_REQUIRED ACTION_. Write exactly the lines running from the start of the material below to the line that includes "(112, 260) = (511, 489): none -> orange tape", and include no pictures.

-------------------------

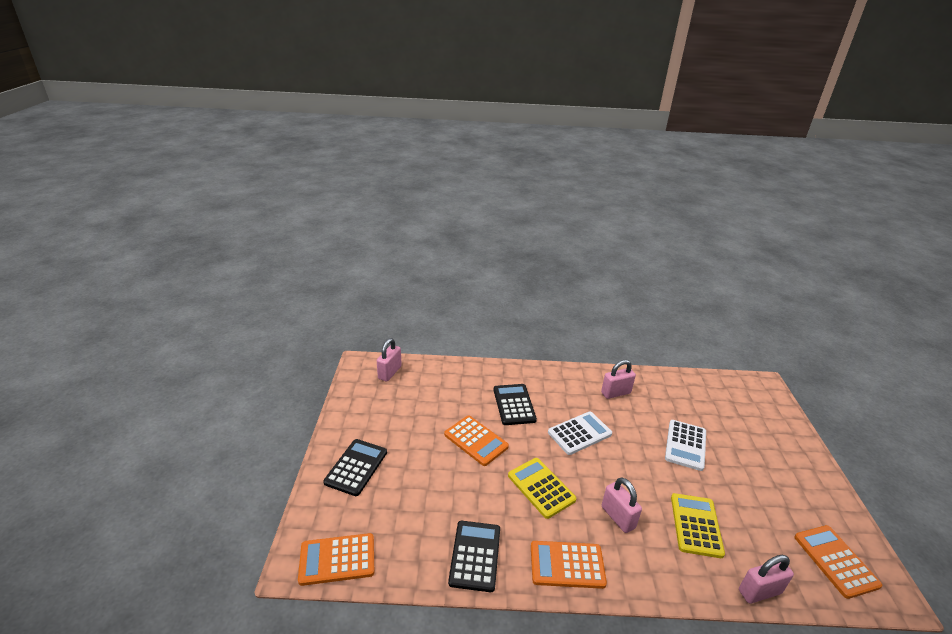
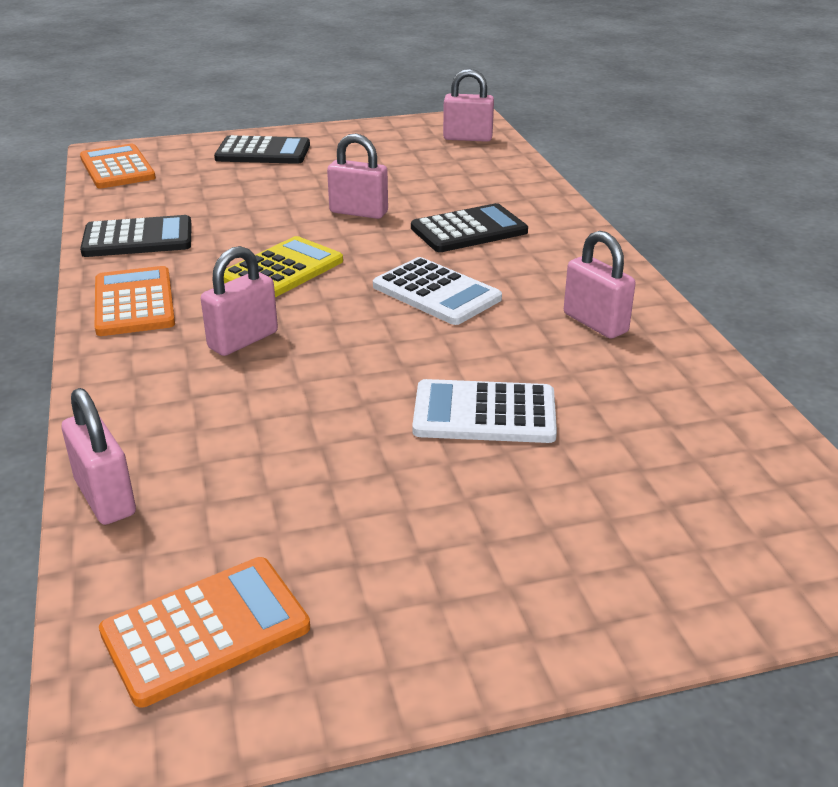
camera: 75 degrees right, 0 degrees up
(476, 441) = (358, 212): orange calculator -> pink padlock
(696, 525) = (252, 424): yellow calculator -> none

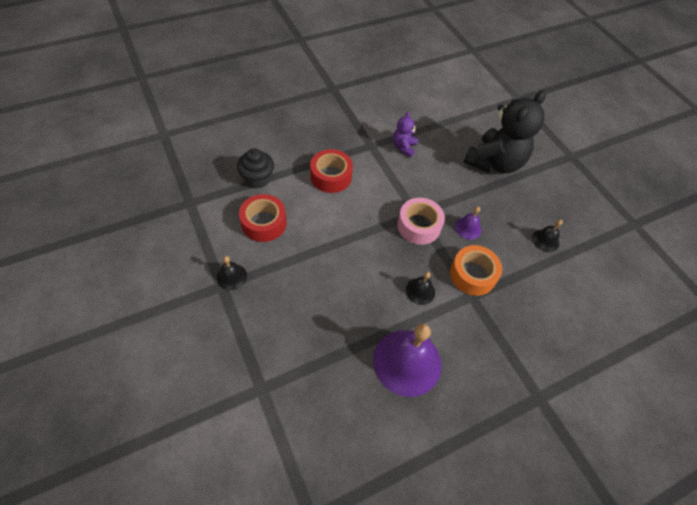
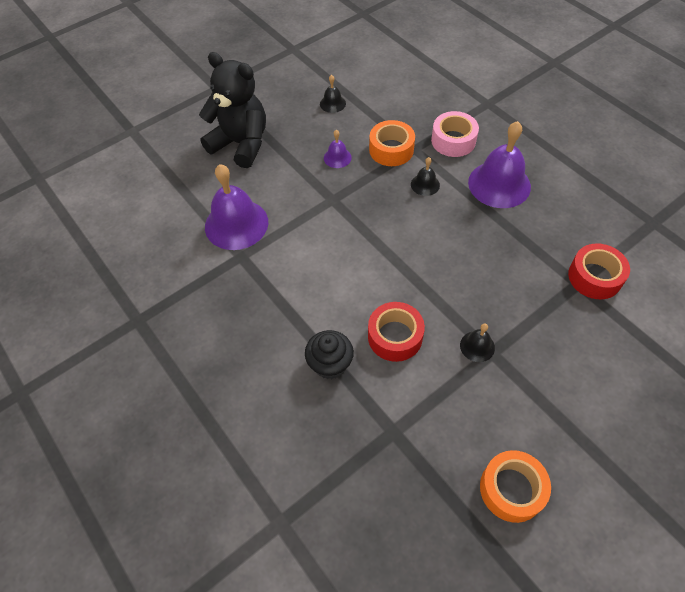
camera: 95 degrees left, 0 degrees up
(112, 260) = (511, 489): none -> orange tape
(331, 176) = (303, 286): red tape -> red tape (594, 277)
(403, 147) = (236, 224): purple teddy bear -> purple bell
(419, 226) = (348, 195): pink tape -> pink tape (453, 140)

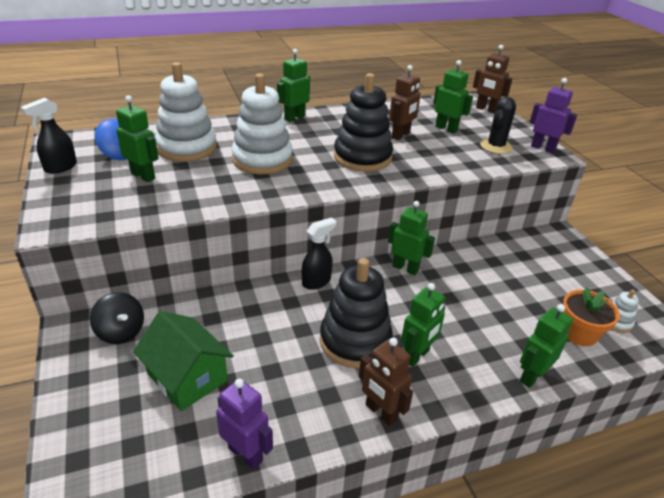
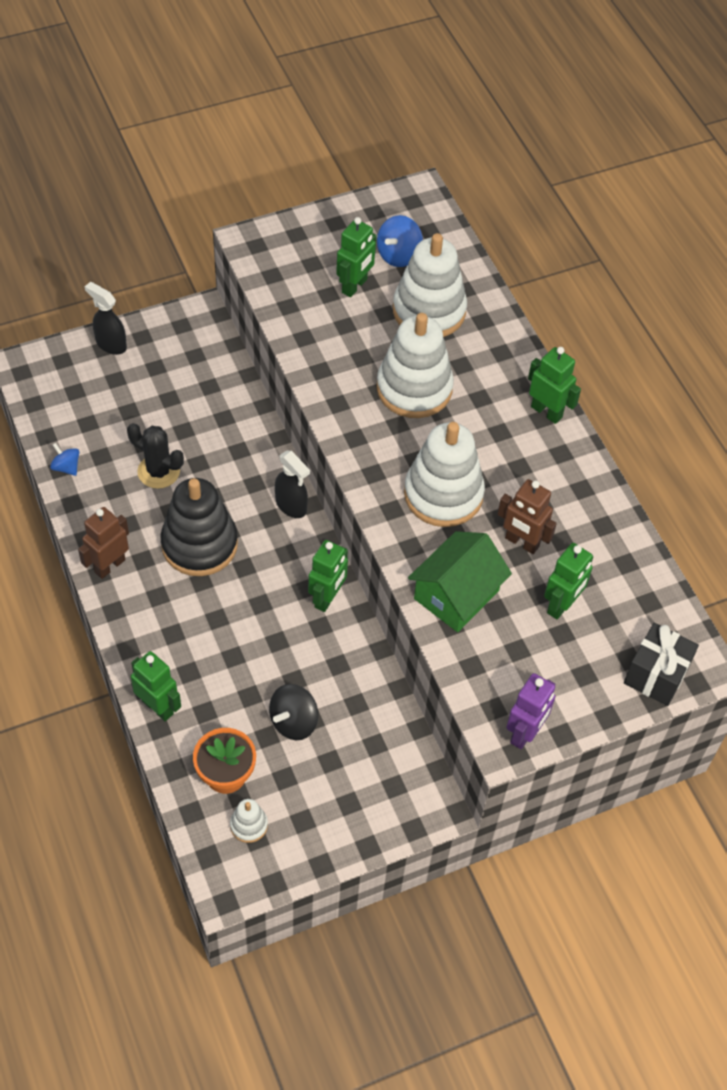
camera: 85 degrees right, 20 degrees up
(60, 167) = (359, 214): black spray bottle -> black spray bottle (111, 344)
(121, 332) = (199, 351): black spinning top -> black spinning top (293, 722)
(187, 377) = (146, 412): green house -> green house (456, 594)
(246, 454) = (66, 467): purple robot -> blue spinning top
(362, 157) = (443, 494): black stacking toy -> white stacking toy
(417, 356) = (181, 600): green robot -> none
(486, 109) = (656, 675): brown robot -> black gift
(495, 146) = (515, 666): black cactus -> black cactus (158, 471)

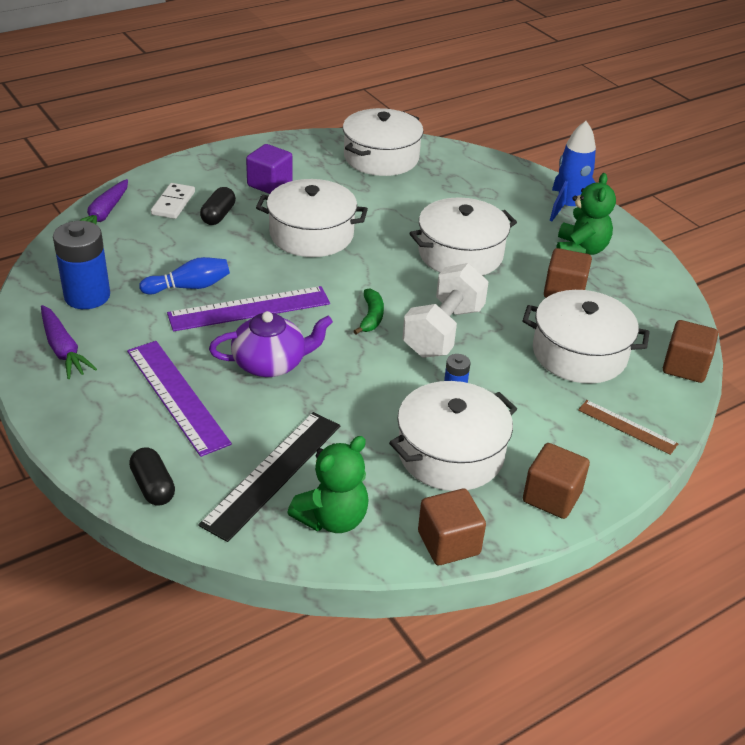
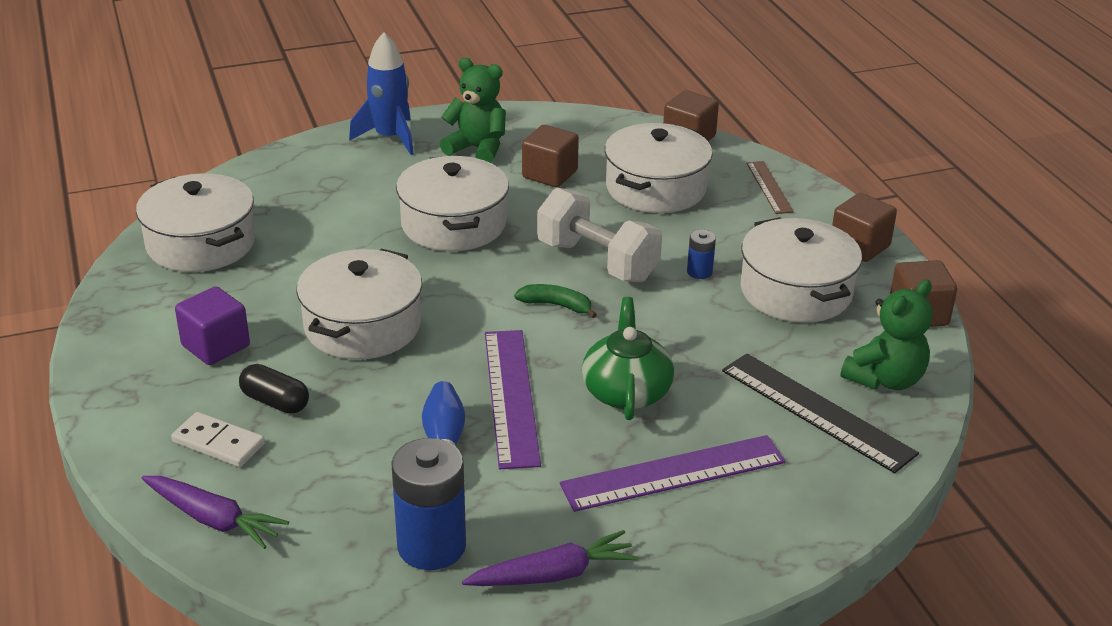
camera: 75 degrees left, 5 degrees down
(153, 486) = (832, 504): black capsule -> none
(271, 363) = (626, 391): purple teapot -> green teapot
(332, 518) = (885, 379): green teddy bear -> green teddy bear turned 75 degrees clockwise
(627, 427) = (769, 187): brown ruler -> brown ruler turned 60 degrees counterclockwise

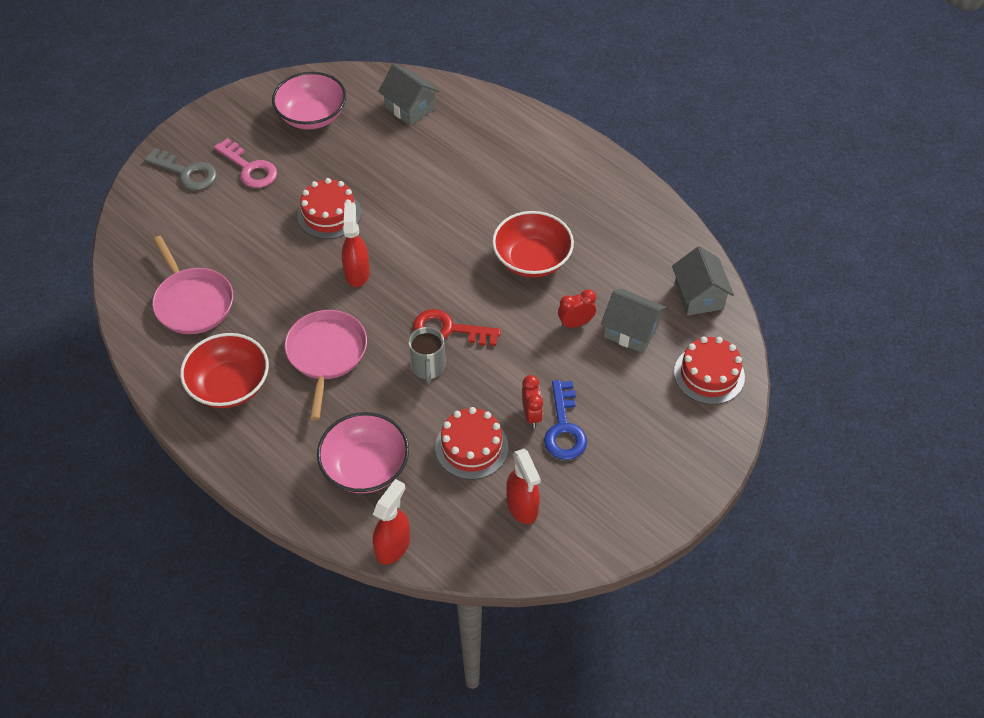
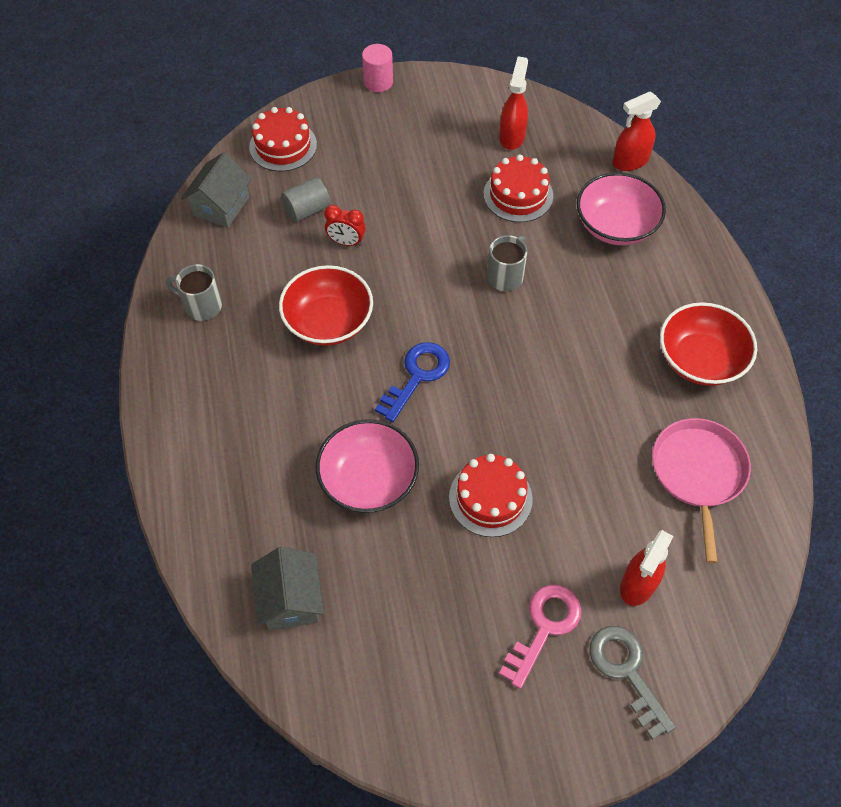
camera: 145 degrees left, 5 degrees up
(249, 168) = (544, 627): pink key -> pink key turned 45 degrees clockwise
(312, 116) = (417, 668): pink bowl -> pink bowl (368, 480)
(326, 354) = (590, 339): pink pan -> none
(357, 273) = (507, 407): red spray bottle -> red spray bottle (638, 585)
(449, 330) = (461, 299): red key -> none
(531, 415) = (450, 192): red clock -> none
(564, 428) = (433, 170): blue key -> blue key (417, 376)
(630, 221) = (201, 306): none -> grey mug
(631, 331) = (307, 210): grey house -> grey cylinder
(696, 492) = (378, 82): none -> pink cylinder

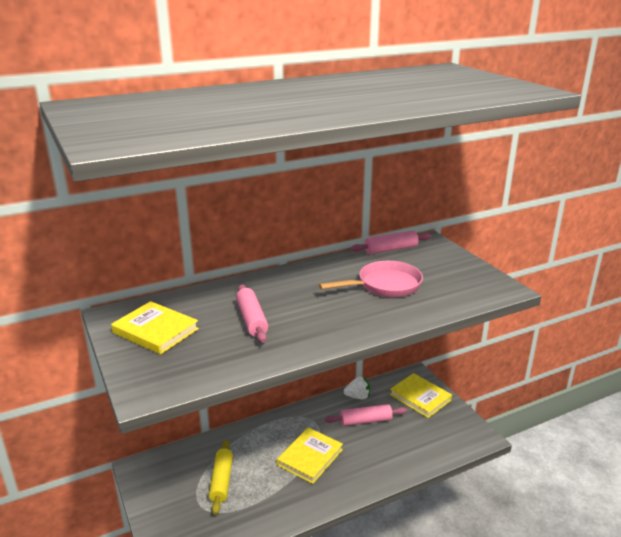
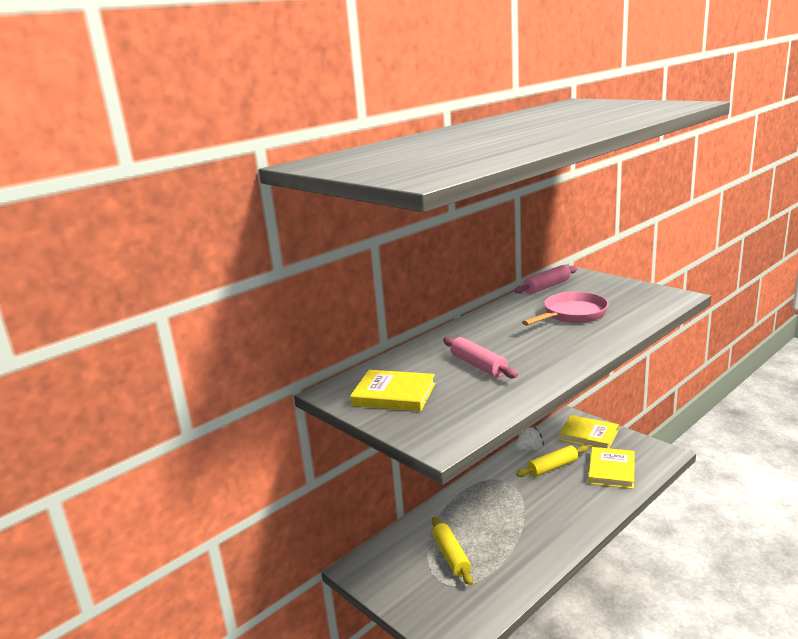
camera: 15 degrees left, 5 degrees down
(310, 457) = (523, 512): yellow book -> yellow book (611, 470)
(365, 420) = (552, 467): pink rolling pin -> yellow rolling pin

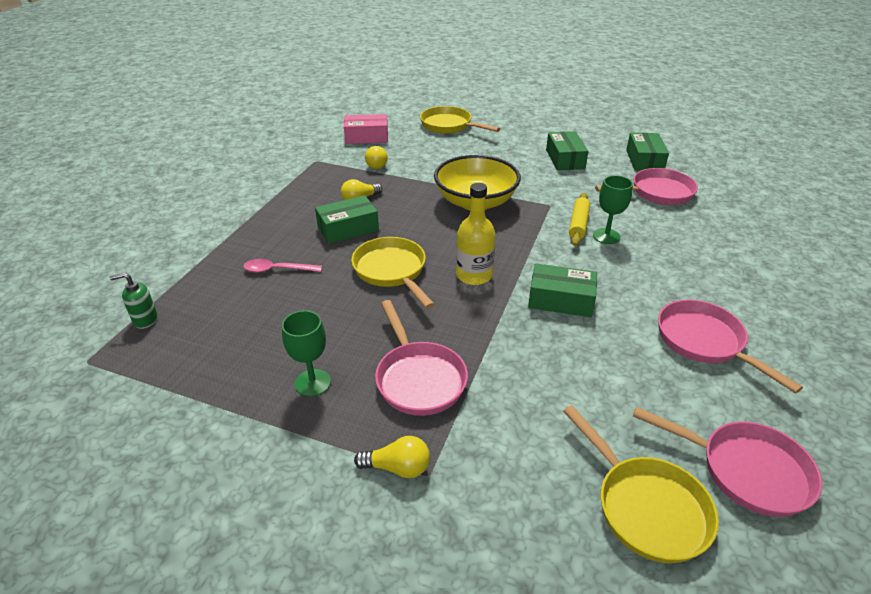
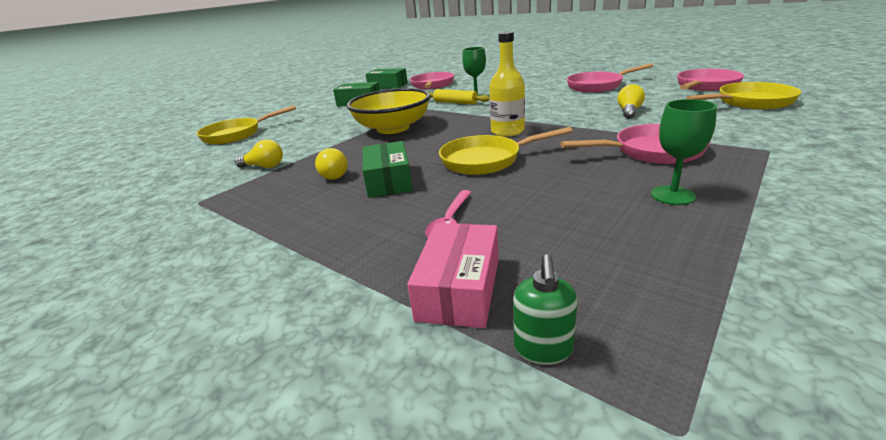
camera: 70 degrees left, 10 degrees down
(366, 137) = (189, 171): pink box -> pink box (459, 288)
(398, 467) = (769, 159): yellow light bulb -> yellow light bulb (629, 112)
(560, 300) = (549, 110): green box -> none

-------------------------

_SOLUTION TO THIS EXERCISE_.
camera: 75 degrees right, 0 degrees up
(476, 441) = (358, 212): orange calculator -> pink padlock
(696, 525) = (252, 424): yellow calculator -> none

camera: 95 degrees left, 0 degrees up
(112, 260) = (511, 489): none -> orange tape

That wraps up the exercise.